● **Description of the task**
Would you repeat the data below exactly, taking out the images?

● **Records for the exercise**

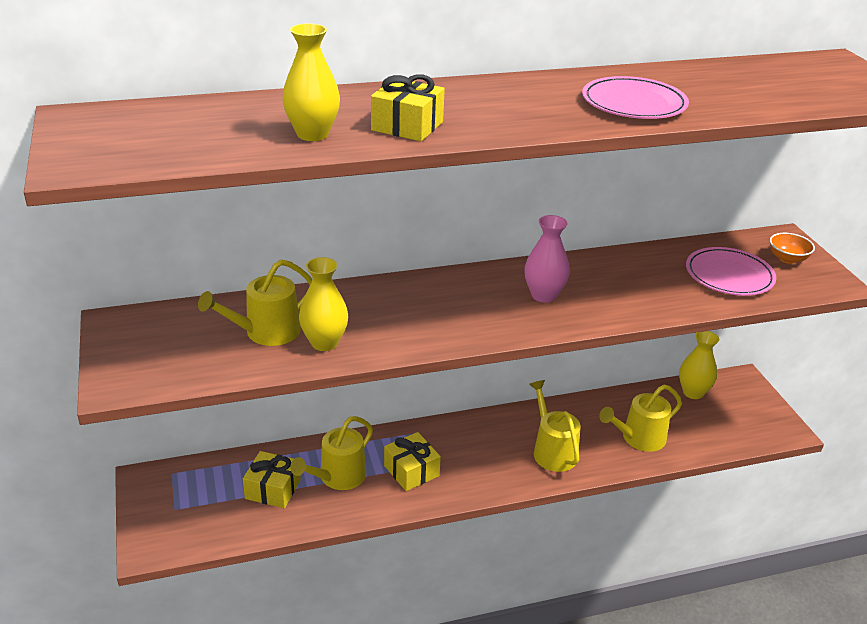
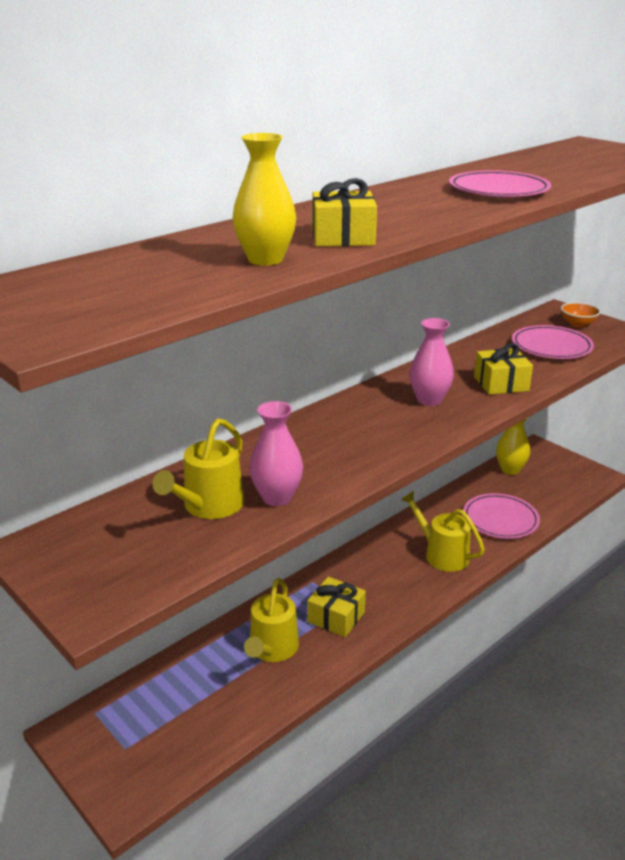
camera: 25 degrees left, 5 degrees down
(273, 489) = (216, 686): yellow gift -> yellow gift (501, 383)
(324, 343) = (277, 497): yellow vase -> pink vase
(639, 438) = (500, 519): yellow watering can -> pink plate

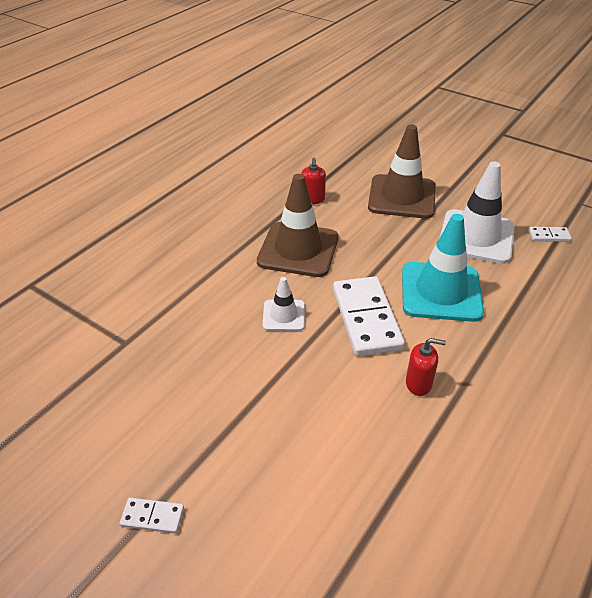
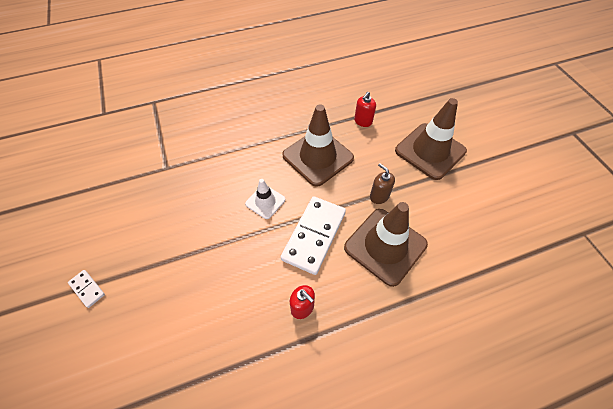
camera: 35 degrees right, 15 degrees up
(394, 255) = (379, 196): none -> brown soap dispenser
(441, 292) = (385, 246): turquoise traffic cone -> brown traffic cone
(476, 237) = (457, 215): white traffic cone -> none
(549, 236) = (522, 248): white domino -> none

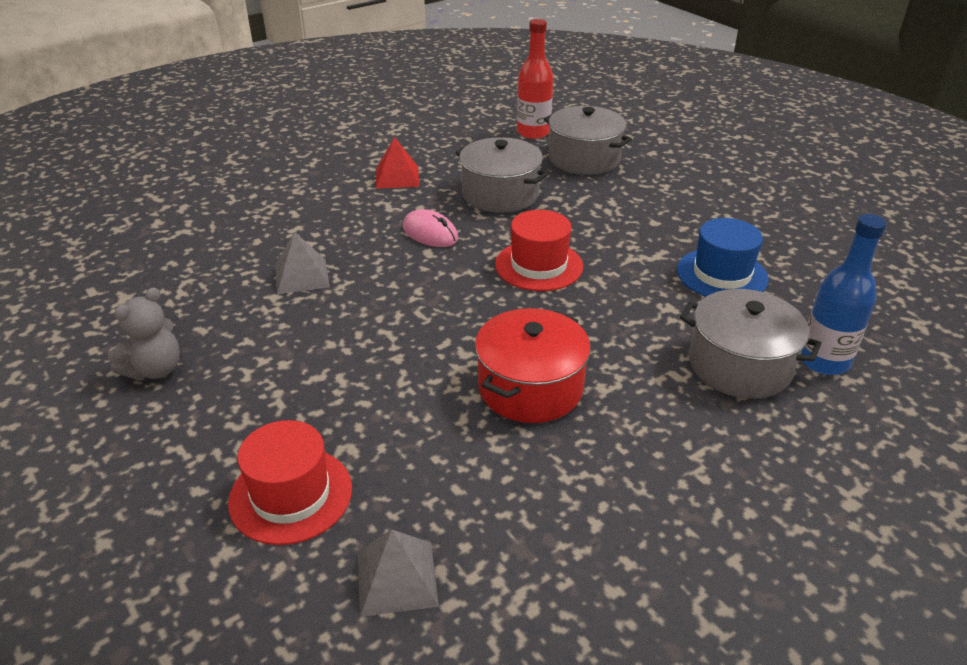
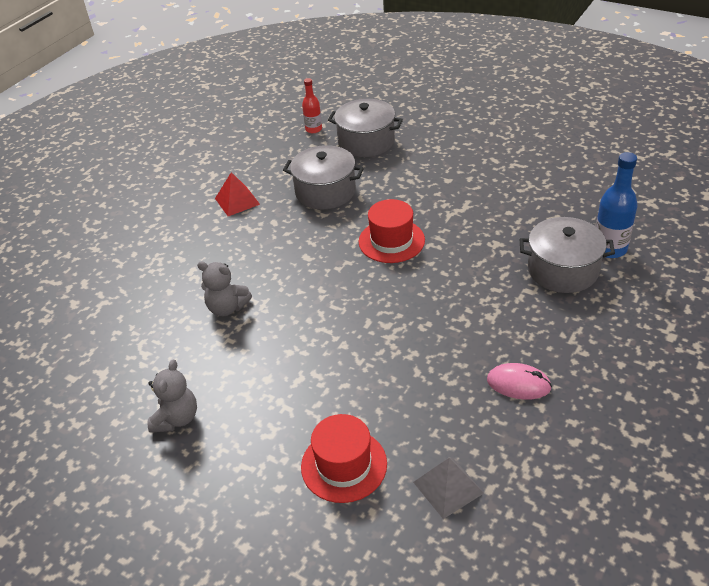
camera: 20 degrees left, 5 degrees up
(301, 276) = (227, 308): grey pyramid -> grey teddy bear
(430, 233) = (297, 241): pink mouse -> pink mouse (518, 384)
(530, 387) = (445, 333): red pot -> none
(533, 132) = (313, 129): red bottle -> red bottle, size x0.62
(722, 274) = (515, 207): blue hat -> none

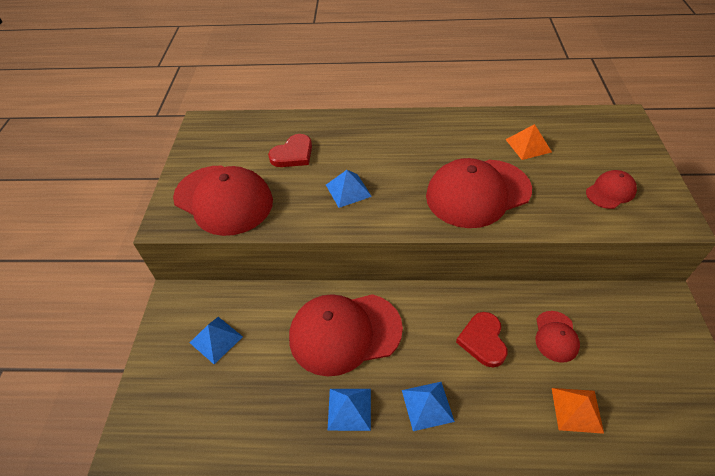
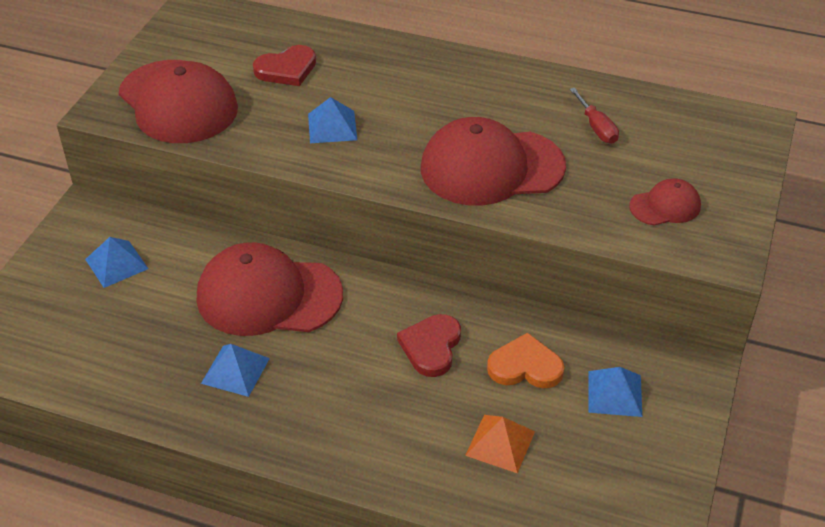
camera: 15 degrees right, 5 degrees down
(427, 405) = (326, 391): blue pyramid -> blue pyramid (615, 393)
(528, 145) = (596, 128): orange pyramid -> red screwdriver
(556, 336) = (525, 366): red cap -> orange heart

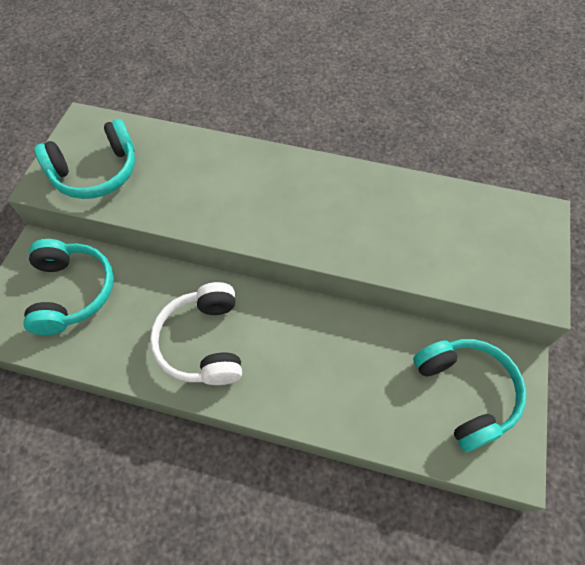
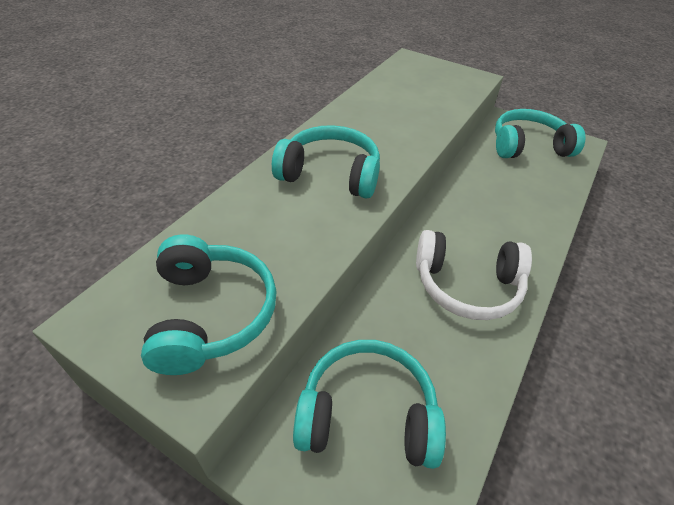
camera: 75 degrees left, 15 degrees down
(265, 195) = (330, 174): none -> turquoise headphones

● **Answer for this exercise**
camera: 25 degrees left, 5 degrees down
(273, 489) = (216, 686): yellow gift -> yellow gift (501, 383)
(324, 343) = (277, 497): yellow vase -> pink vase
(639, 438) = (500, 519): yellow watering can -> pink plate

camera: 35 degrees right, 15 degrees up
(394, 255) = (379, 196): none -> brown soap dispenser
(441, 292) = (385, 246): turquoise traffic cone -> brown traffic cone
(476, 237) = (457, 215): white traffic cone -> none
(549, 236) = (522, 248): white domino -> none

camera: 20 degrees left, 5 degrees up
(301, 276) = (227, 308): grey pyramid -> grey teddy bear
(430, 233) = (297, 241): pink mouse -> pink mouse (518, 384)
(530, 387) = (445, 333): red pot -> none
(533, 132) = (313, 129): red bottle -> red bottle, size x0.62
(722, 274) = (515, 207): blue hat -> none

camera: 15 degrees right, 5 degrees down
(427, 405) = (326, 391): blue pyramid -> blue pyramid (615, 393)
(528, 145) = (596, 128): orange pyramid -> red screwdriver
(556, 336) = (525, 366): red cap -> orange heart

camera: 75 degrees left, 15 degrees down
(265, 195) = (330, 174): none -> turquoise headphones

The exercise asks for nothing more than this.